## Assigned task
Leaving out all pictures, write out word for word the lines from the one containing "brown hexagon: (72, 93) -> (112, 112), moved" to the end of the data below.

## Supplied entries
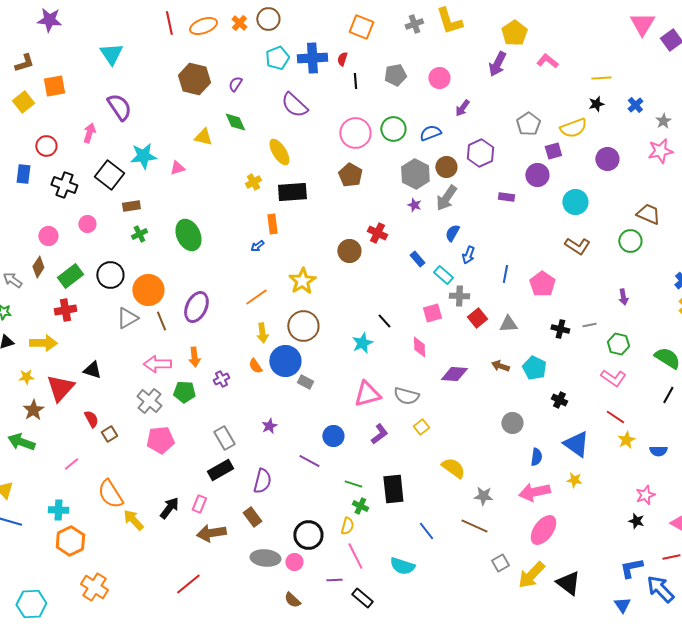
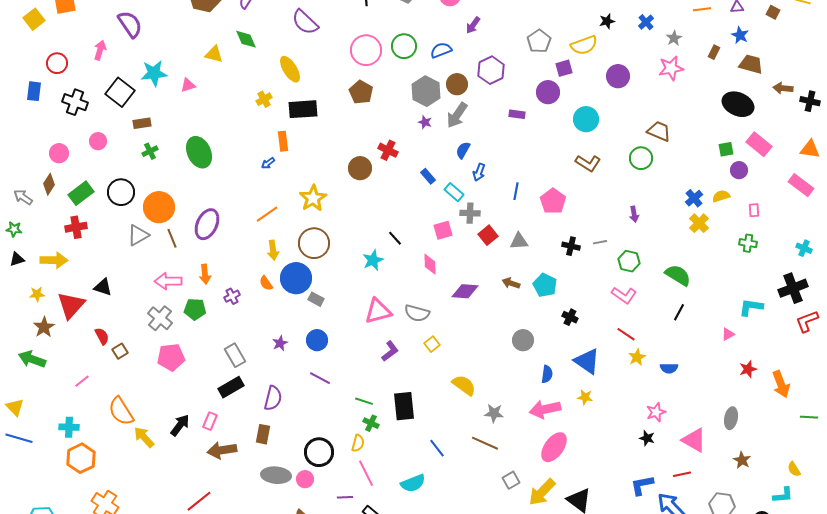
blue circle: (333, 436) -> (317, 340), moved
brown rectangle: (252, 517) -> (263, 434), turned 48
cyan semicircle: (402, 566) -> (413, 483), turned -40

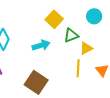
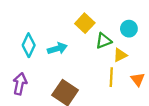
cyan circle: (94, 16) -> (129, 29), moved
cyan arrow: (41, 45) -> (57, 48), moved

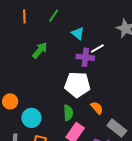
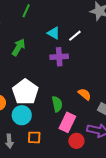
cyan triangle: (78, 33) -> (54, 33), moved
purple cross: (85, 57) -> (59, 57), moved
white pentagon: (77, 85) -> (25, 92), moved, turned -30

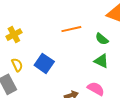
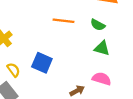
orange line: (71, 29) -> (63, 21), turned 30

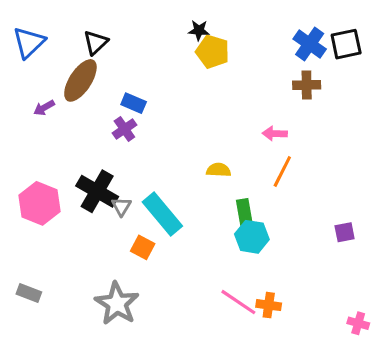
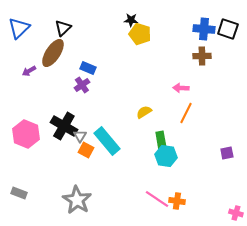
blue cross: (310, 44) -> (204, 29), turned -30
black square: (346, 44) -> (228, 29), turned 30
yellow semicircle: (219, 170) -> (144, 112), turned -35
orange square: (143, 247) -> (86, 150), moved

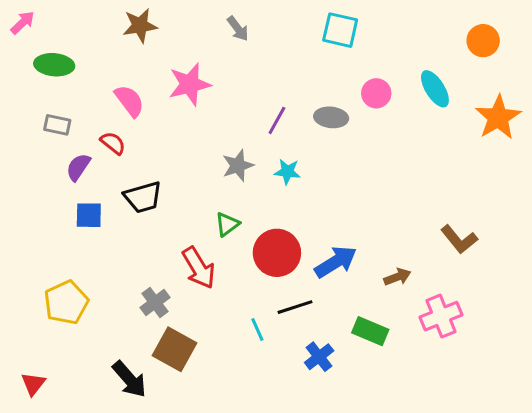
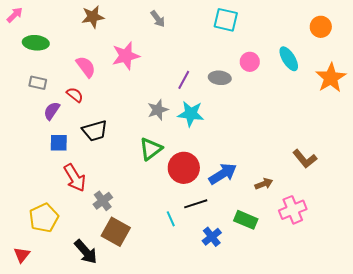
cyan star: (287, 172) -> (191, 114), size x1.5
green triangle: (227, 224) -> (151, 149), size x1.4
red arrow: (199, 268) -> (75, 178), moved
yellow pentagon: (66, 303) -> (44, 218), moved

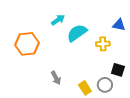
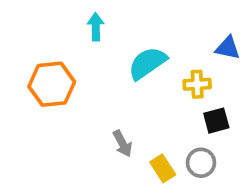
cyan arrow: (58, 20) -> (96, 27), moved, turned -56
black square: (118, 70) -> (216, 121), moved, turned -32
gray arrow: (56, 78) -> (122, 144), moved

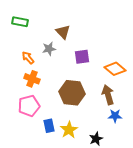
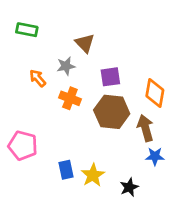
orange diamond: (115, 69) -> (155, 93), turned 60
orange cross: (32, 79) -> (70, 98), moved
brown hexagon: (72, 93) -> (112, 112), moved
pink pentagon: (29, 106) -> (23, 146), moved, turned 30

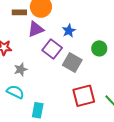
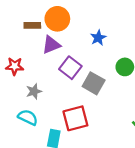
blue star: (69, 31) -> (98, 38), moved
red square: (84, 96) -> (75, 118), moved

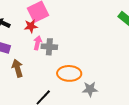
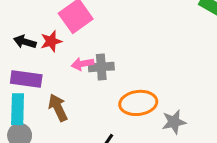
red star: (31, 26) -> (51, 41), moved
pink arrow: (38, 43) -> (82, 64), turned -104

## Response box
brown hexagon: (72, 93) -> (112, 112), moved
pink pentagon: (29, 106) -> (23, 146), moved, turned 30

blue star: (69, 31) -> (98, 38), moved
red square: (84, 96) -> (75, 118), moved

red star: (31, 26) -> (51, 41), moved
pink arrow: (38, 43) -> (82, 64), turned -104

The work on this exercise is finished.